■ **EXERCISE**:
Filter the records below, keeping only lines with the string "left".

[Recorded data]

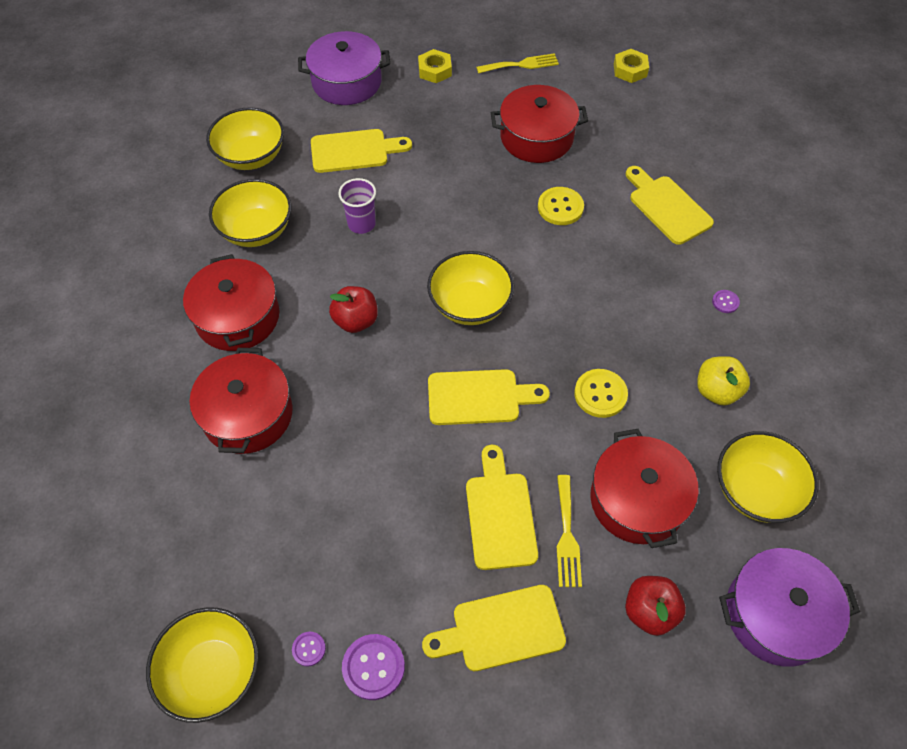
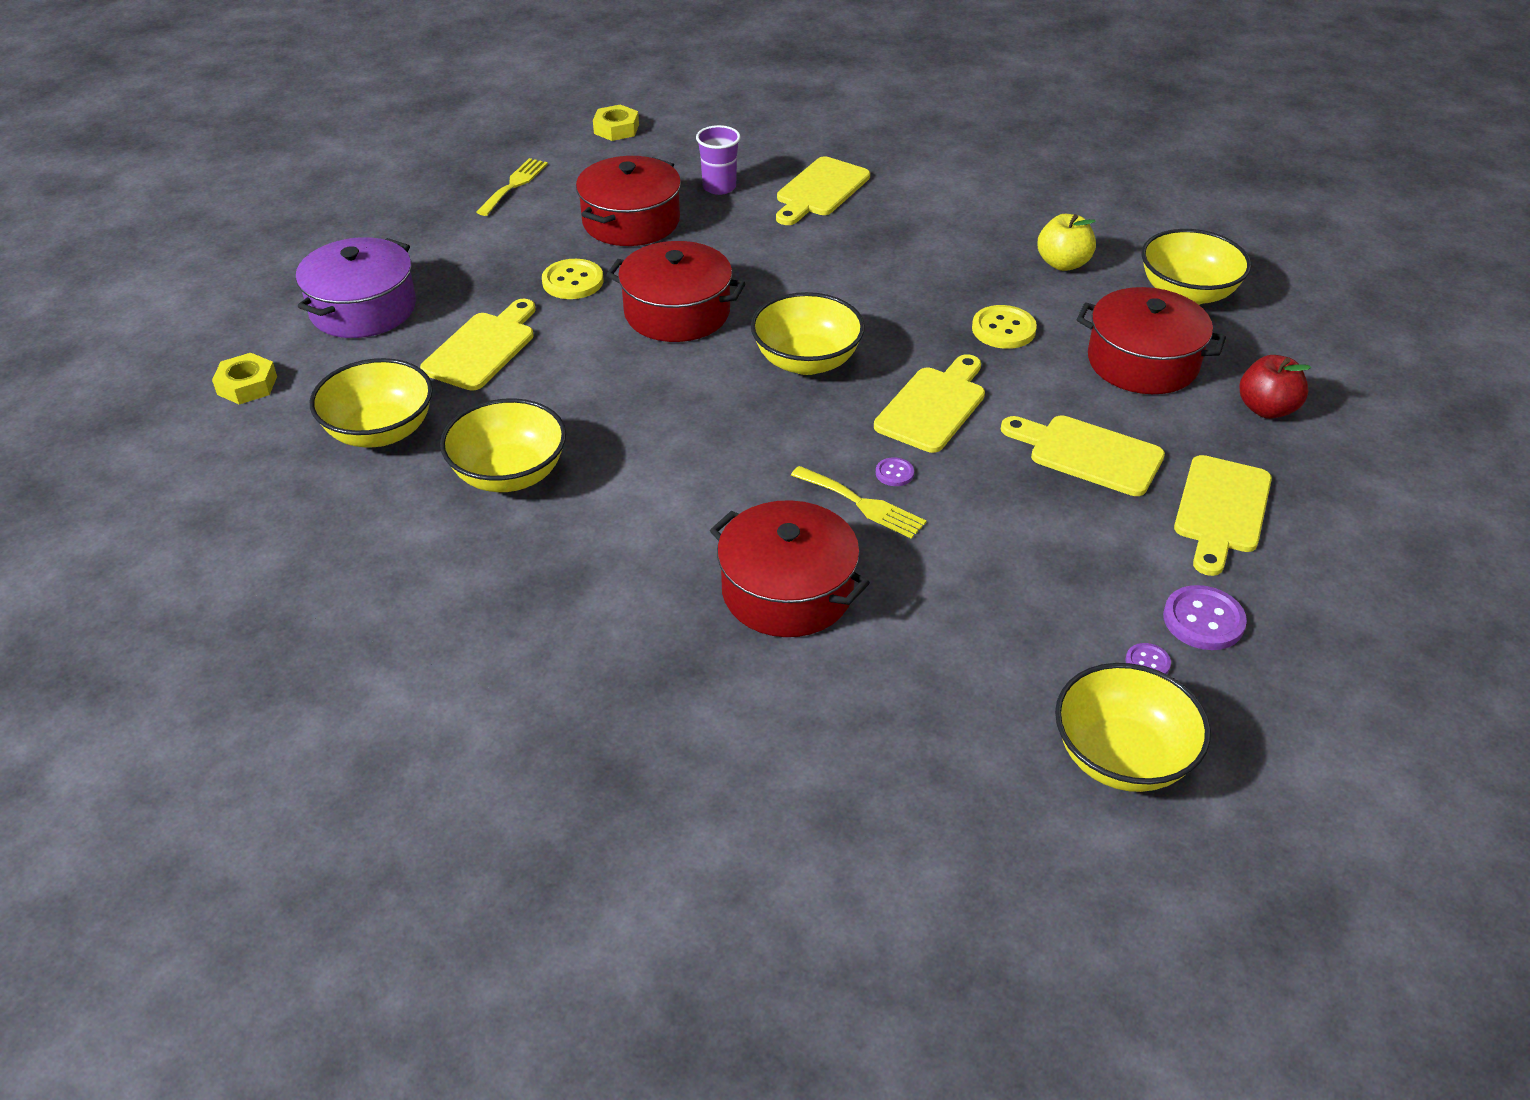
camera: 55 degrees left, 15 degrees down
(237, 317) = (629, 543): red pot -> red pot (677, 312)
(356, 321) = (740, 450): red apple -> none
(361, 224) = (602, 388): purple cup -> purple cup (719, 187)
(435, 70) = (438, 241): yellow nut -> yellow nut (247, 385)
(560, 207) = (744, 249): yellow button -> yellow button (573, 281)
(567, 536) = (1148, 422): yellow fork -> yellow fork (862, 504)
(667, 207) = (820, 190): yellow cutting board -> yellow cutting board turned 60 degrees counterclockwise
(725, 302) = (968, 213): purple button -> purple button (894, 473)
(776, 614) = (1318, 341): purple pot -> none

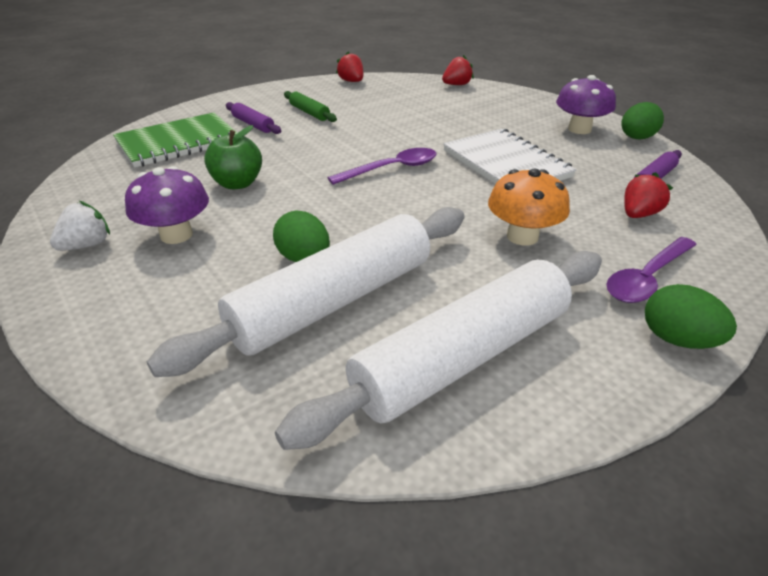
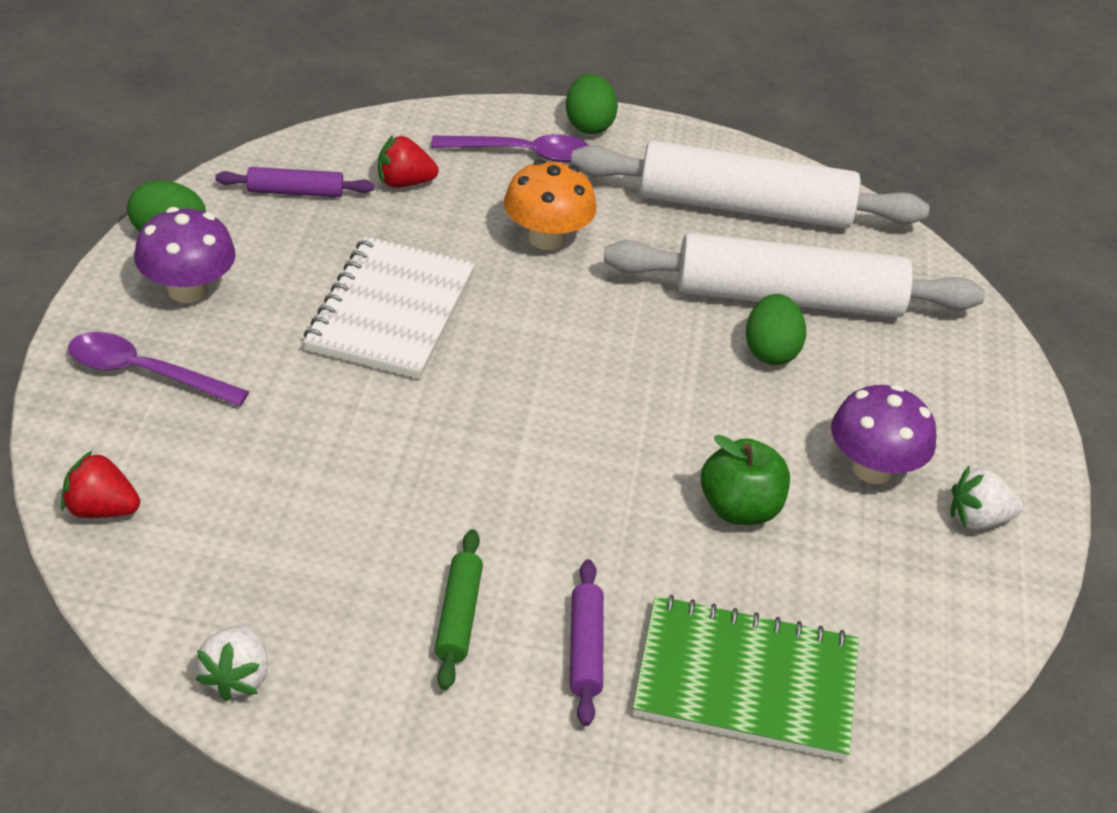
camera: 140 degrees left, 5 degrees up
(351, 81) = (237, 677): red strawberry -> white strawberry
(391, 169) = (528, 398): purple spoon -> purple spoon (145, 373)

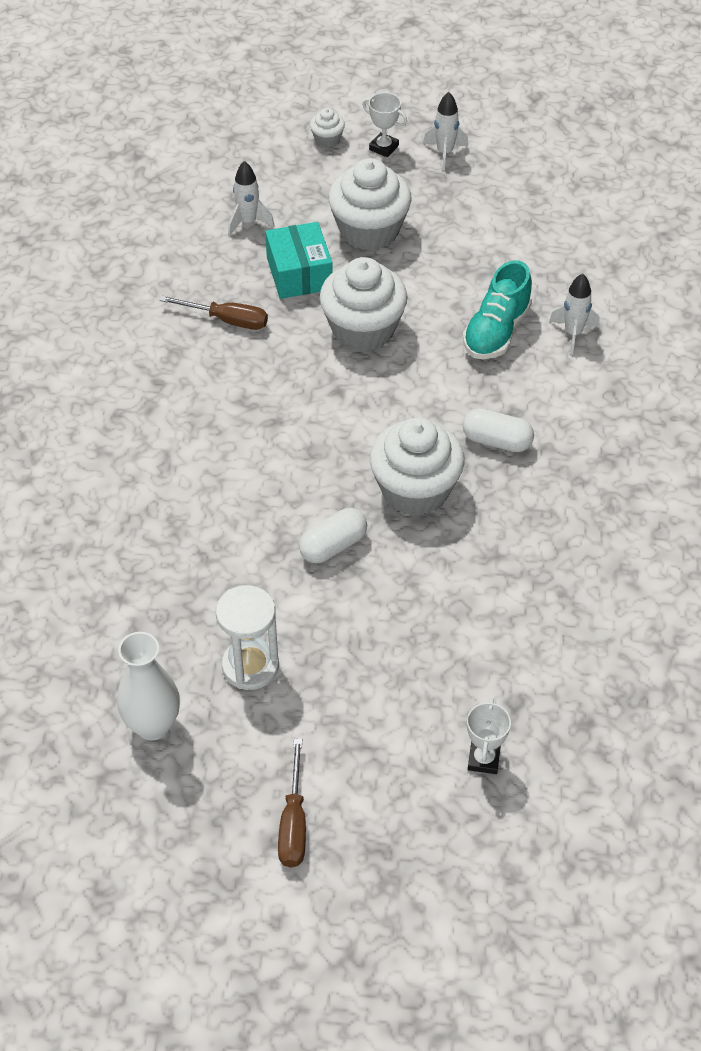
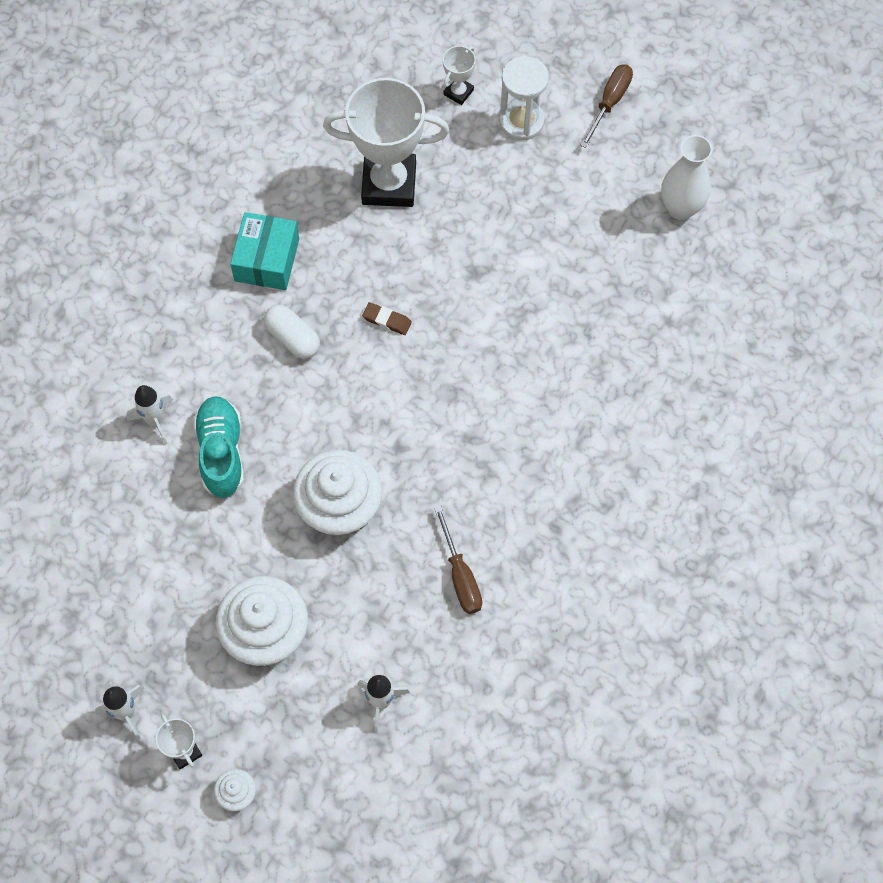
camera: 155 degrees left, 15 degrees up
(227, 320) = (460, 575): brown screwdriver -> brown screwdriver turned 150 degrees counterclockwise
(250, 666) = (590, 224): white hourglass -> white hourglass (521, 121)
(299, 273) = (364, 606): turquoise box -> turquoise box (267, 260)
(333, 546) = (479, 297): white capsule -> none
(415, 490) = (387, 320): white cupcake -> brown eraser
(496, 331) = (221, 452): turquoise shoe -> turquoise shoe turned 60 degrees counterclockwise
(497, 622) = (389, 184): none -> white trophy

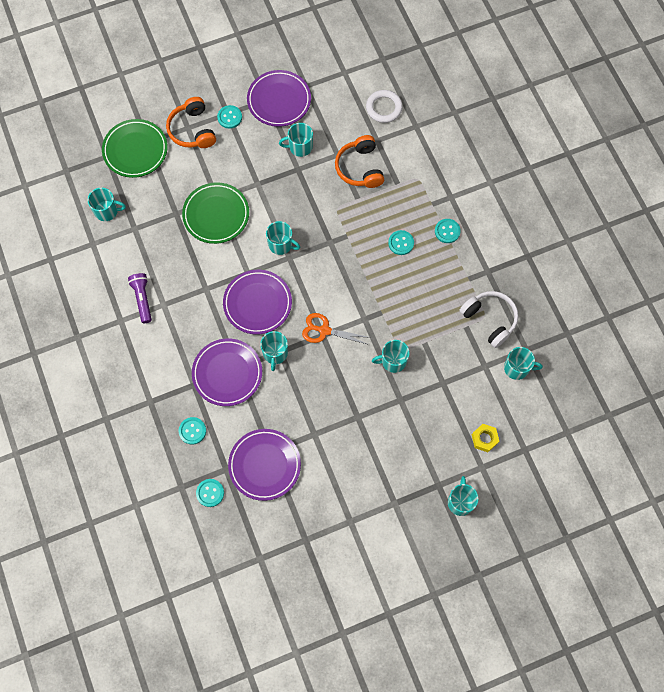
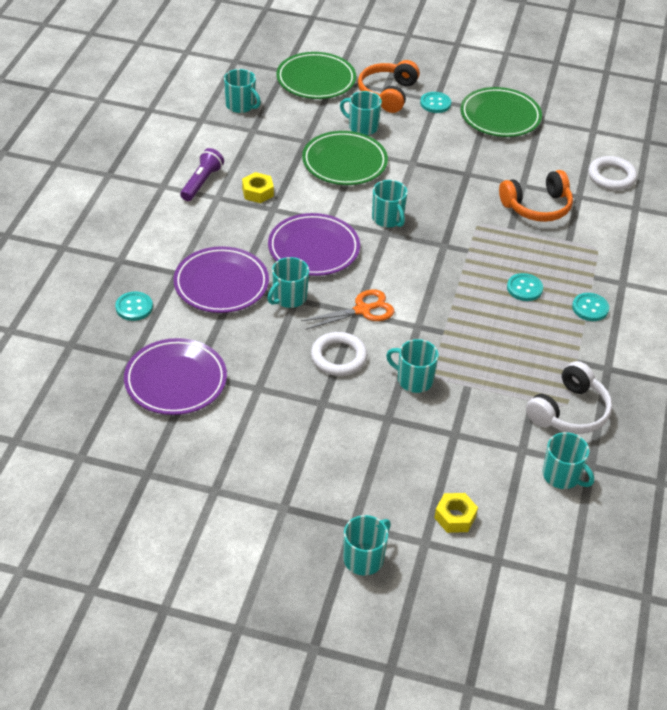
camera: 35 degrees right, 25 degrees down
(184, 281) = (257, 192): none -> yellow nut
(210, 493) = (93, 367): turquoise button -> none
(279, 100) = (500, 117): purple plate -> green plate
(300, 147) = (487, 159): turquoise mug -> turquoise mug (362, 127)
(324, 330) = (362, 310): orange scissors -> orange scissors turned 105 degrees clockwise
(339, 376) = (338, 357): none -> white ring
(360, 168) = (537, 207): orange headphones -> orange headphones turned 135 degrees counterclockwise
(490, 319) = (569, 412): white headphones -> white headphones turned 45 degrees clockwise

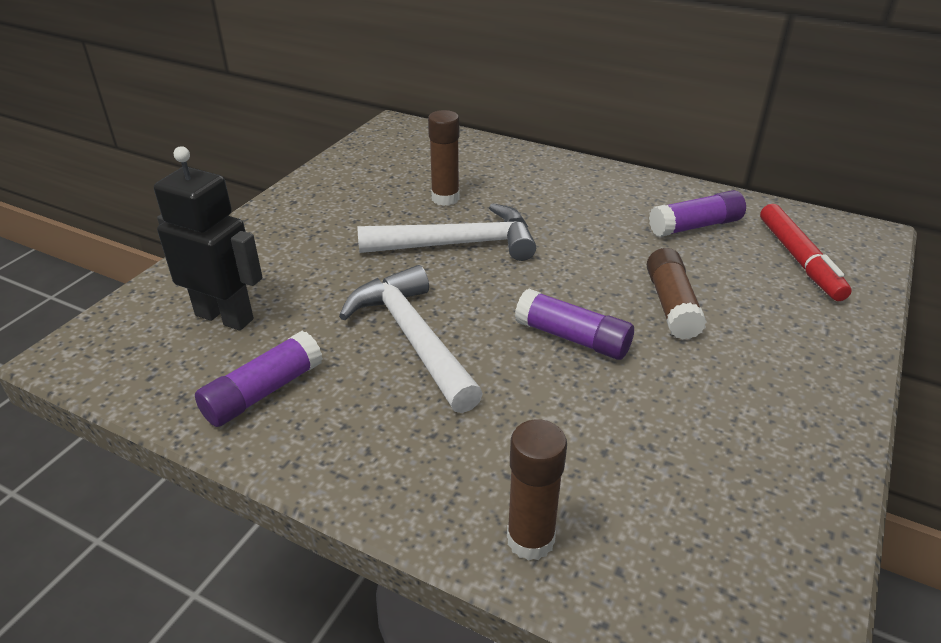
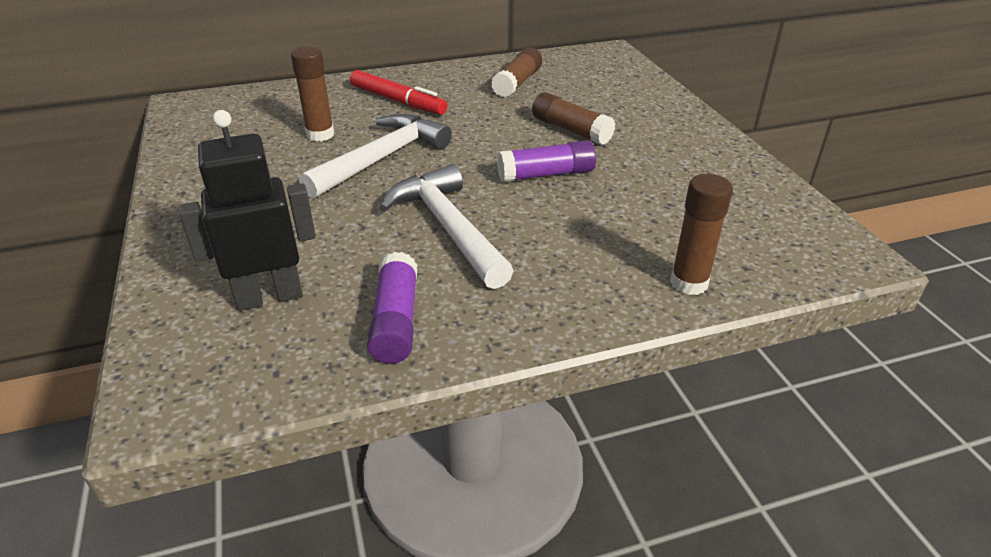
camera: 45 degrees left, 0 degrees up
(413, 338) = (448, 228): white hammer -> white hammer turned 45 degrees clockwise
(695, 226) = (517, 83): purple glue stick -> brown glue stick
(799, 259) = (597, 77): red marker -> red marker (397, 101)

■ **YOUR RESPONSE**:
camera: 55 degrees left, 15 degrees down
camera: 140 degrees left, 5 degrees up
camera: 155 degrees left, 15 degrees up
camera: 45 degrees left, 0 degrees up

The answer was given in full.